- **What you will do**
Write out the stretch of lines below that begins at the line with "C3: 2.2nF (0V, N_27) -> 470pF (0V, N_27)" and ends at the line with "U22: NAND CD4011", including both, exactly as given and nothing more.

[Material shown Boundary: Start]

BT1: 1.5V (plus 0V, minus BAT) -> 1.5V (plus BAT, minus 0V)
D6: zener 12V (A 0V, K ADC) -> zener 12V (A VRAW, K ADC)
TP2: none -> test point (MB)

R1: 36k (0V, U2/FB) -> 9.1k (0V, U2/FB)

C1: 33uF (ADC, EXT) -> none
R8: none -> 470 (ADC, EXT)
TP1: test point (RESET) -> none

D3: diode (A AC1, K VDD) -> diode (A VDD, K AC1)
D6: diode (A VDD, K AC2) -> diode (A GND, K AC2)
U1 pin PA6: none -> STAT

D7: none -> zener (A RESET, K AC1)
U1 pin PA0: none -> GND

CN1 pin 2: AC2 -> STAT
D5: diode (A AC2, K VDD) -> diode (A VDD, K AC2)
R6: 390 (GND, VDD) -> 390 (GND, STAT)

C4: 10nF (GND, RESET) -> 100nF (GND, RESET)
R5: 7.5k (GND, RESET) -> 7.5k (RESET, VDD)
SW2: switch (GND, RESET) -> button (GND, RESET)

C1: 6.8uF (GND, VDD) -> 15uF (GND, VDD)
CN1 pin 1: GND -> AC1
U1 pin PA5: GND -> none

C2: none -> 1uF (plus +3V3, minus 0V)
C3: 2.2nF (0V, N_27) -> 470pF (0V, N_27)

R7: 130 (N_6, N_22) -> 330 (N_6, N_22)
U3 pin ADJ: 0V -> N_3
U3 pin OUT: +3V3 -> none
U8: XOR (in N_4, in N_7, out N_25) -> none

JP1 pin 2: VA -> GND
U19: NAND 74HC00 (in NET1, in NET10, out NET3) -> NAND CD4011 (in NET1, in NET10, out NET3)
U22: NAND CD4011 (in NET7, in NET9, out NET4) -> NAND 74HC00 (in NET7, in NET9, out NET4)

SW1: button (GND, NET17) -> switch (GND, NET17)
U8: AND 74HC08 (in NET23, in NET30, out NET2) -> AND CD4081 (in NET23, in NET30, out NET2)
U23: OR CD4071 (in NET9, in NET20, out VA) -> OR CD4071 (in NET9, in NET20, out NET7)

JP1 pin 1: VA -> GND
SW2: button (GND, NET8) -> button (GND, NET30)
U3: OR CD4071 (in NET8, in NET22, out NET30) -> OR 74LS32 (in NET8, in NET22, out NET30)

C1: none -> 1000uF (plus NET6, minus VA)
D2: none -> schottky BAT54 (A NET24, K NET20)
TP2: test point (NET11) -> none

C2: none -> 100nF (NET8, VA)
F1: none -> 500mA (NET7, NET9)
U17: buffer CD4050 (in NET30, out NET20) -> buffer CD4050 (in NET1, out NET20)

[Material shown Boundary: End]

- **Answer space**
C3: 2.2nF (0V, N_27) -> 470pF (0V, N_27)

R7: 130 (N_6, N_22) -> 330 (N_6, N_22)
U3 pin ADJ: 0V -> N_3
U3 pin OUT: +3V3 -> none
U8: XOR (in N_4, in N_7, out N_25) -> none

JP1 pin 2: VA -> GND
U19: NAND 74HC00 (in NET1, in NET10, out NET3) -> NAND CD4011 (in NET1, in NET10, out NET3)
U22: NAND CD4011 (in NET7, in NET9, out NET4) -> NAND 74HC00 (in NET7, in NET9, out NET4)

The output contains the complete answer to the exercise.